:: EXERCISE MATERIAL ::
##############################

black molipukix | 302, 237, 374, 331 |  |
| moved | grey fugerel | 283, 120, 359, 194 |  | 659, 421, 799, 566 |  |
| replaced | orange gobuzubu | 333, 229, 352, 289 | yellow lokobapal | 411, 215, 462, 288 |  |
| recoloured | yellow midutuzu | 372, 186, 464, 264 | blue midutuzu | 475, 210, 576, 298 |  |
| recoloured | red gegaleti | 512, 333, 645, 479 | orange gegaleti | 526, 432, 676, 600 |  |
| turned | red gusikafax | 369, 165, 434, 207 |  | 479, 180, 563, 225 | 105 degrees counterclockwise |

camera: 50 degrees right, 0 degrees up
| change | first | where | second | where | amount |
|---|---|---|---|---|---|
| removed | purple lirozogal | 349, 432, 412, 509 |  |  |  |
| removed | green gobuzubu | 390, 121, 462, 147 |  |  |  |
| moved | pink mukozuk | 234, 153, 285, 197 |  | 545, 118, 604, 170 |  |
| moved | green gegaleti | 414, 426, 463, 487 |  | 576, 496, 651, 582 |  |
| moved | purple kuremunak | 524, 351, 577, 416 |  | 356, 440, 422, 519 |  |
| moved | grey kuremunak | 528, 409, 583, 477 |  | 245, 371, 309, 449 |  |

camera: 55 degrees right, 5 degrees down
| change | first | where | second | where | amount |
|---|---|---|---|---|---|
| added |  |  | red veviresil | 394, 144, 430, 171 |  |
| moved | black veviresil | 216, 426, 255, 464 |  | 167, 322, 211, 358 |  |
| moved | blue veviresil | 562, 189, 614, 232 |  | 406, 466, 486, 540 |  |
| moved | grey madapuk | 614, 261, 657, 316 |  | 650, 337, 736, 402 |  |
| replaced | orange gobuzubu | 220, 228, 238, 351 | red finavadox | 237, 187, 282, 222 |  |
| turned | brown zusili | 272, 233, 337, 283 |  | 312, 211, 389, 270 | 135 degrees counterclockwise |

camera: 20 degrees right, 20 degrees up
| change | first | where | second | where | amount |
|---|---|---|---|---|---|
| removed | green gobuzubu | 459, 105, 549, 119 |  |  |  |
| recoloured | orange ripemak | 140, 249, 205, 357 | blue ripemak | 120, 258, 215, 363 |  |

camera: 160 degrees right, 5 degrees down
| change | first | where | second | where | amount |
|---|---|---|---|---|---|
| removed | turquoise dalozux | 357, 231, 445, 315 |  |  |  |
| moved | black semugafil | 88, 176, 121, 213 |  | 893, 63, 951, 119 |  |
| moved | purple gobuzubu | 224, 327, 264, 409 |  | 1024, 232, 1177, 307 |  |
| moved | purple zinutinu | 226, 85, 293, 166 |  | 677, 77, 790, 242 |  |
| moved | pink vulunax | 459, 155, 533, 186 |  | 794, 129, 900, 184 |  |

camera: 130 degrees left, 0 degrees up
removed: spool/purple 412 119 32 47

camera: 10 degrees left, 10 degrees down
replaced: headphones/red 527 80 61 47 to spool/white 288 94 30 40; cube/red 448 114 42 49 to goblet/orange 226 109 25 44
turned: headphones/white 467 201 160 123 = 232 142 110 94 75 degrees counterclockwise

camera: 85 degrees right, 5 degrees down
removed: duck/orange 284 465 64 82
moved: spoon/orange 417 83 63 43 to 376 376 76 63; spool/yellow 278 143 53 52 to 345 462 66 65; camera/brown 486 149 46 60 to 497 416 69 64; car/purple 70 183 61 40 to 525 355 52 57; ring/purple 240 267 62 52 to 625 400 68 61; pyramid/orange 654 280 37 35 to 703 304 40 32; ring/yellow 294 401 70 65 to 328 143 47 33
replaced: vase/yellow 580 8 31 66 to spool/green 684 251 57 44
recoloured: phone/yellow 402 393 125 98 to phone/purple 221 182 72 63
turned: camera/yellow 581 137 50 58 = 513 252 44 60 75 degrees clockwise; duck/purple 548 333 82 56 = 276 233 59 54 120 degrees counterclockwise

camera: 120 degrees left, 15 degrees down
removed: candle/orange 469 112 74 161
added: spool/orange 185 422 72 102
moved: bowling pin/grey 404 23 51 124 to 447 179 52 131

##############################

:: TASK DIRECTIONS ::
Using the material above, print word for word the lines from the one holding "added: spool/orange 185 422 72 102" through the last line.

:: ANSWER TO THIS PROBLEM ::
added: spool/orange 185 422 72 102
moved: bowling pin/grey 404 23 51 124 to 447 179 52 131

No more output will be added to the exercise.